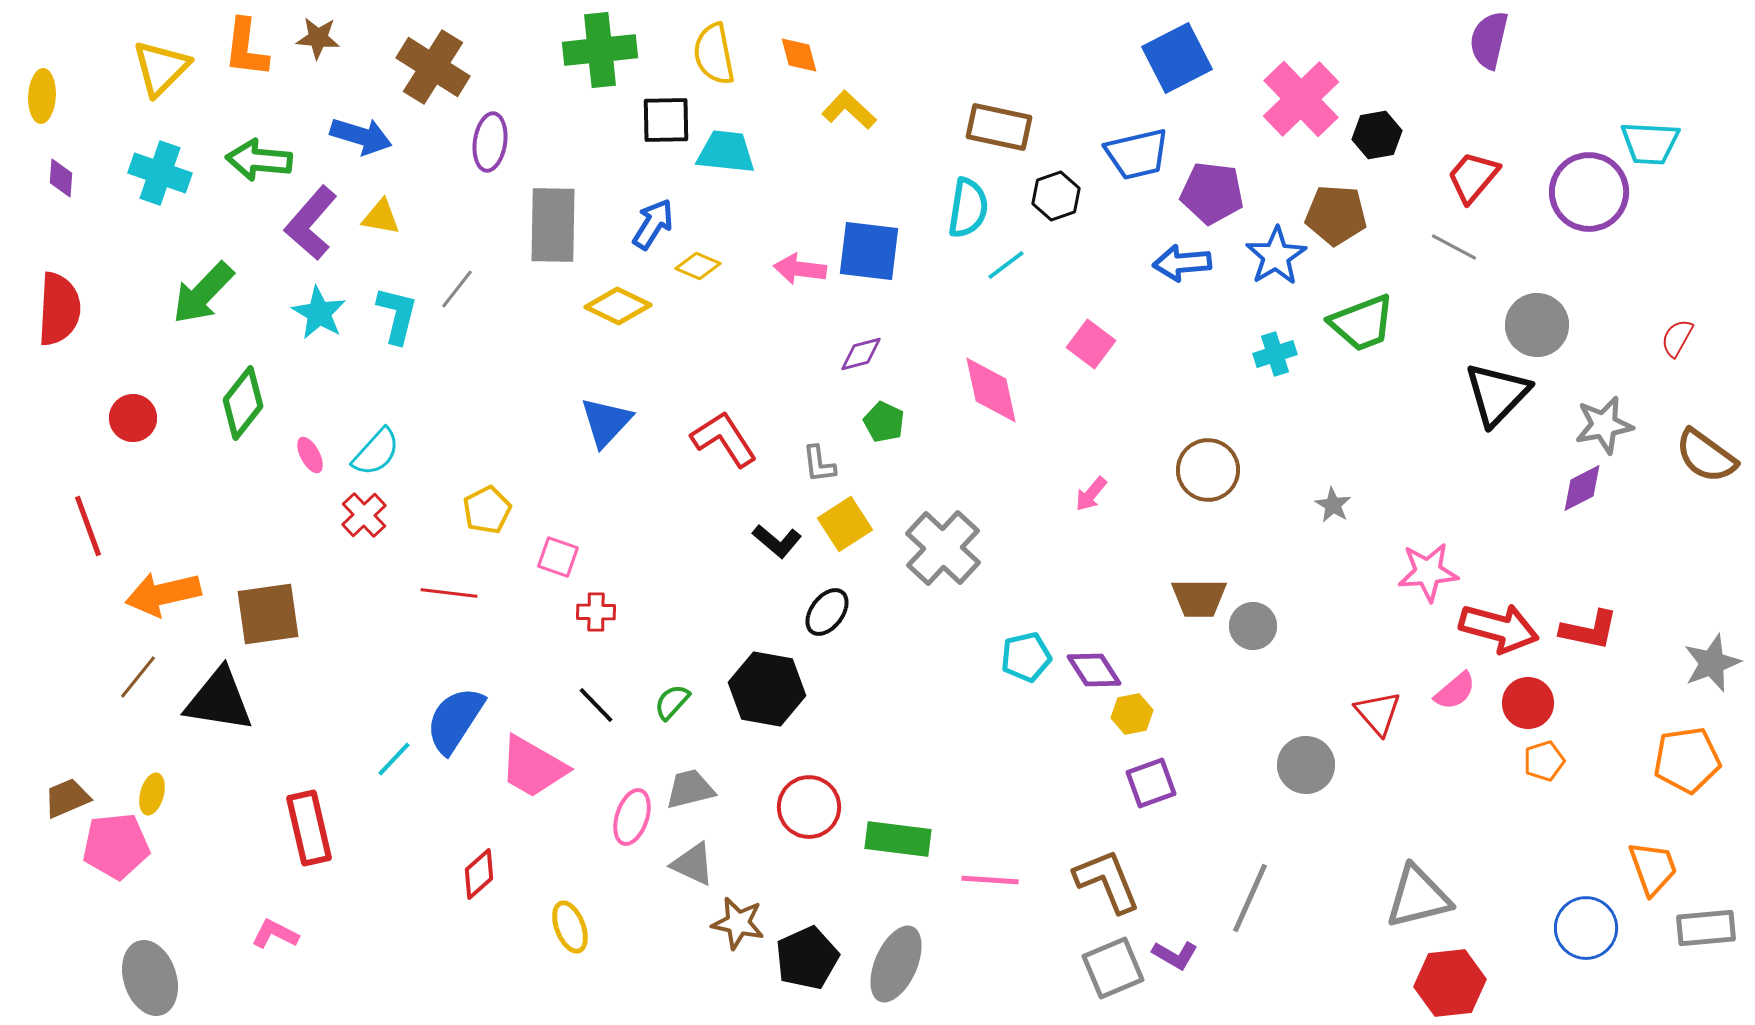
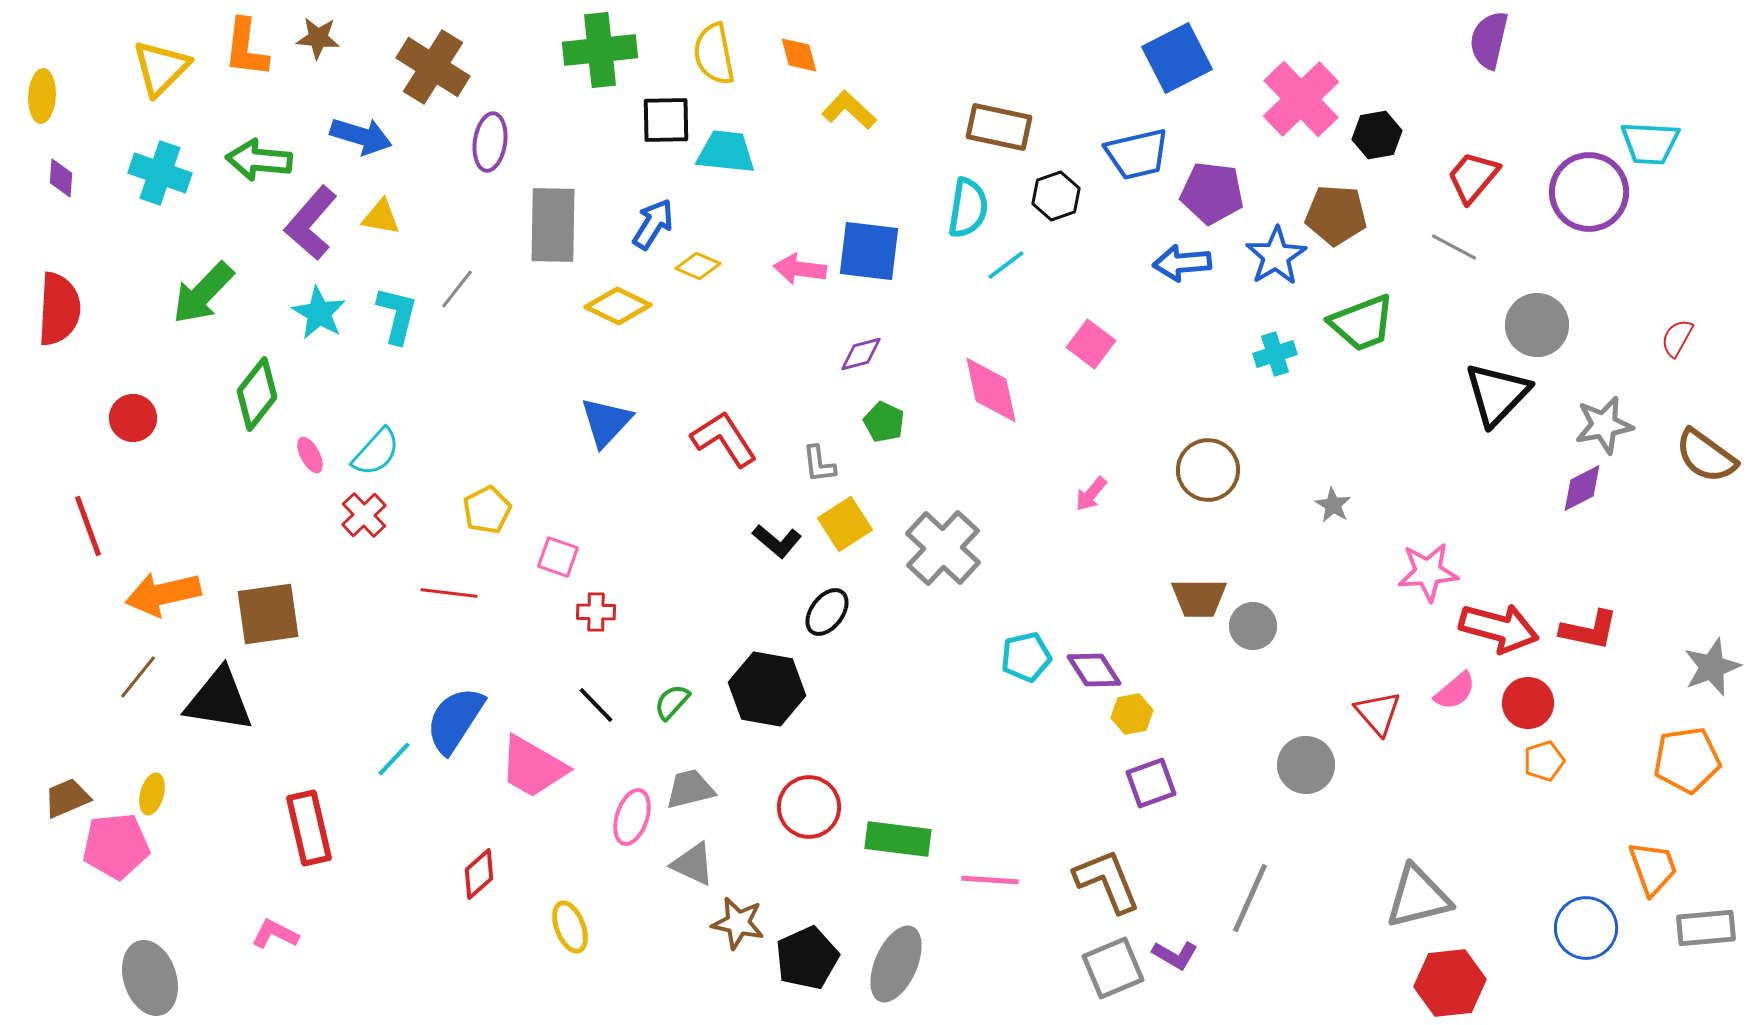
green diamond at (243, 403): moved 14 px right, 9 px up
gray star at (1712, 663): moved 4 px down
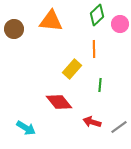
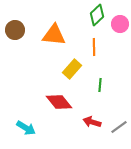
orange triangle: moved 3 px right, 14 px down
brown circle: moved 1 px right, 1 px down
orange line: moved 2 px up
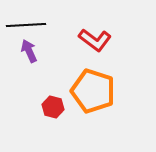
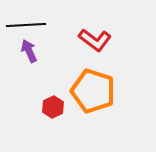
red hexagon: rotated 20 degrees clockwise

Task brief
Give the lines from the one containing "gray star at (1712, 663): moved 4 px down" through the final line of the material again, exactly and in full, but without pictures.

Your solution
gray star at (1712, 663): moved 4 px down
orange triangle: moved 3 px right, 14 px down
brown circle: moved 1 px right, 1 px down
orange line: moved 2 px up
red hexagon: rotated 20 degrees clockwise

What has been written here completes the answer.